= Problem statement =
Any pictures in the records below must be left out when you repeat the lines from the line containing "GAS pin DO: D10 -> D8" through the line containing "JOY pin SW: D9 -> D10" exactly.

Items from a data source
--- START ---
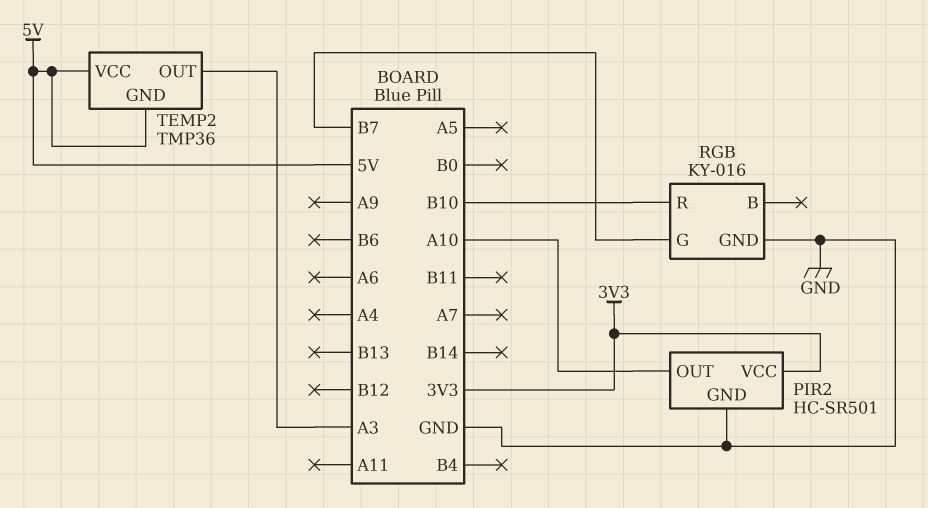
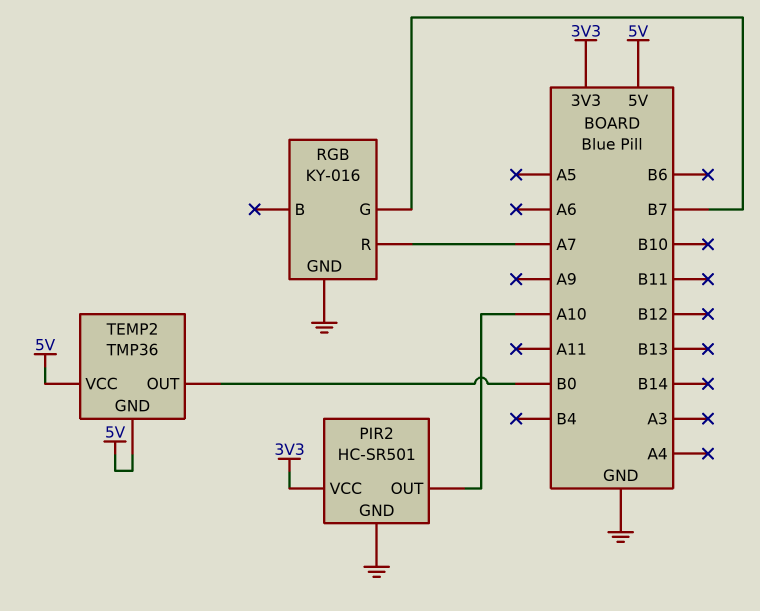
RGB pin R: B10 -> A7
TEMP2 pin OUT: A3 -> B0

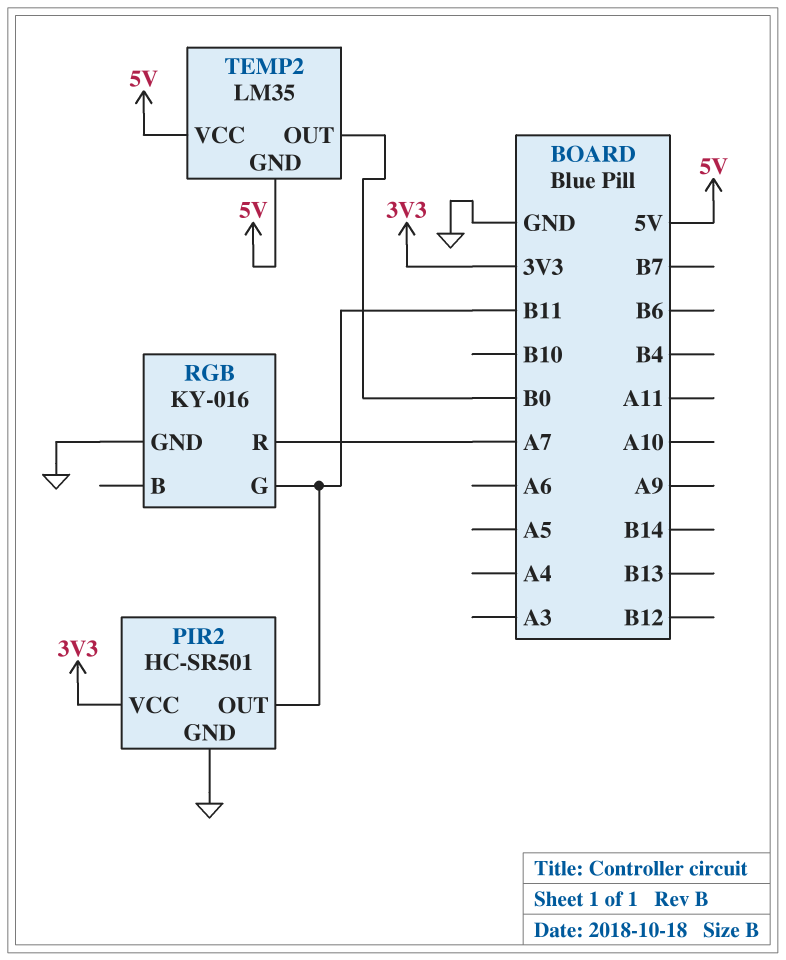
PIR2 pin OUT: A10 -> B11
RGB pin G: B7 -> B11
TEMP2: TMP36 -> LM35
--- END ---
--- START ---
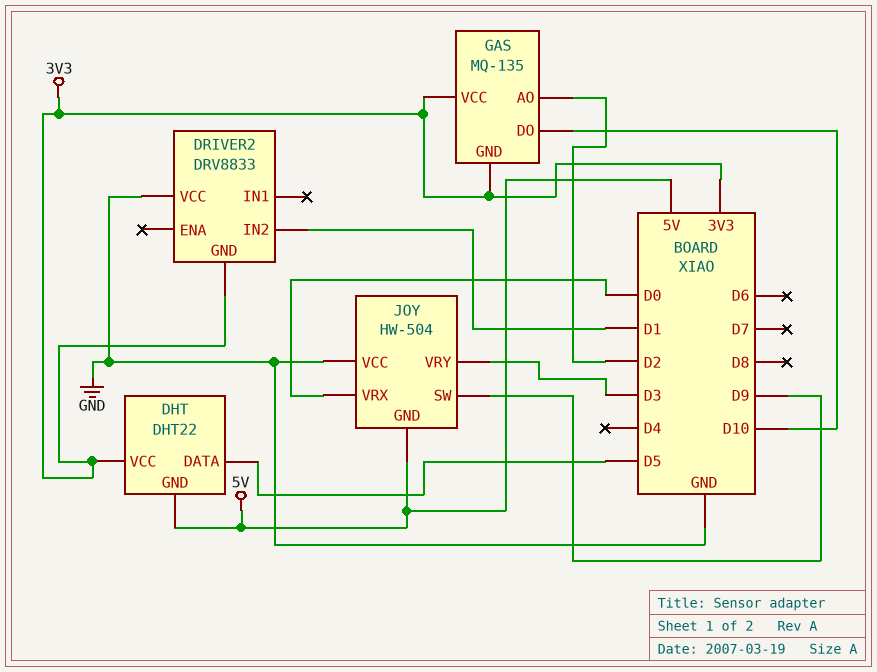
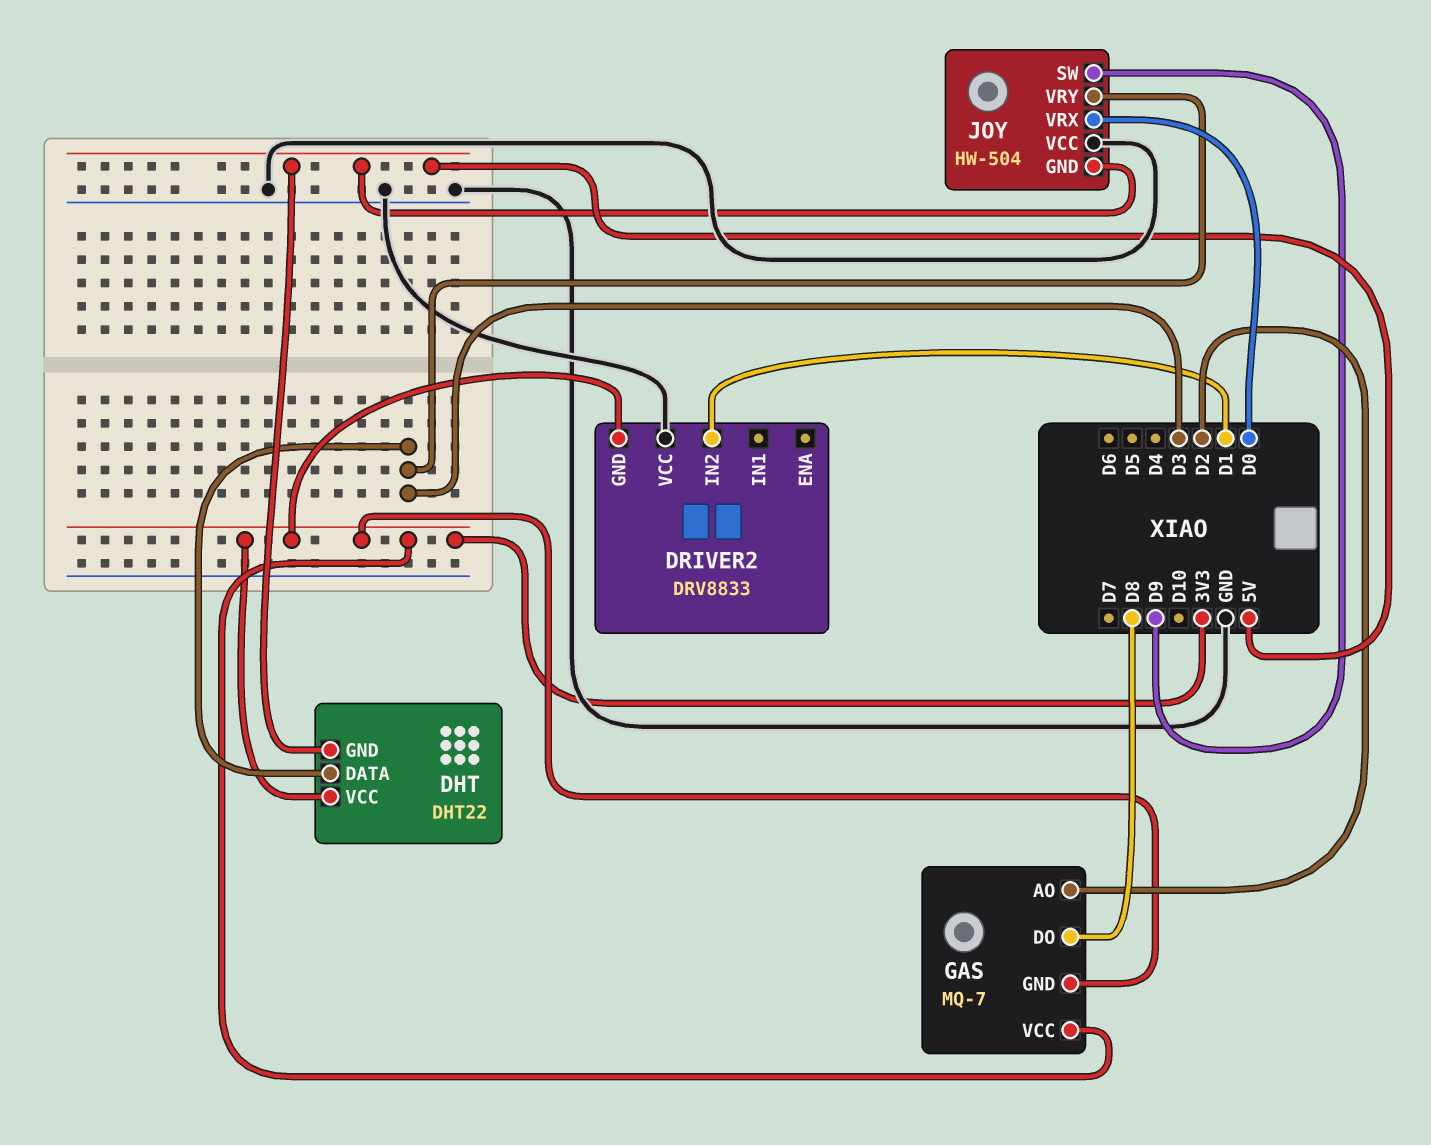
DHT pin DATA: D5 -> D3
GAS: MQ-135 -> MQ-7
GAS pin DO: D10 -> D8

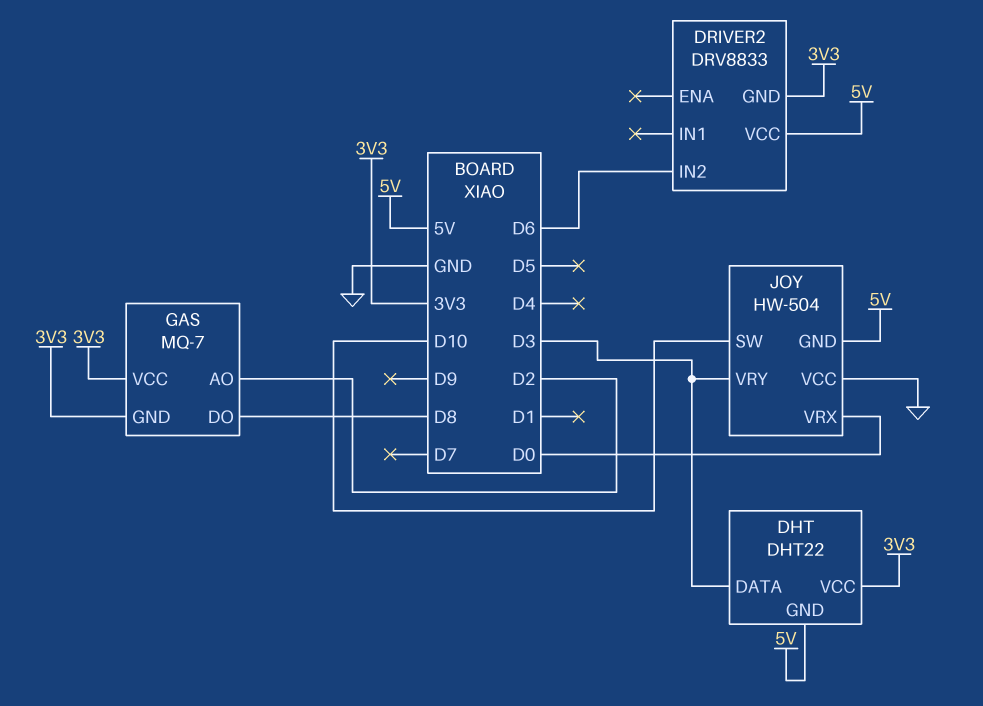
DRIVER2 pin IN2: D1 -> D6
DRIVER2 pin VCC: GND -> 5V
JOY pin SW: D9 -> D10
--- END ---
= Solution =
GAS pin DO: D10 -> D8

DRIVER2 pin IN2: D1 -> D6
DRIVER2 pin VCC: GND -> 5V
JOY pin SW: D9 -> D10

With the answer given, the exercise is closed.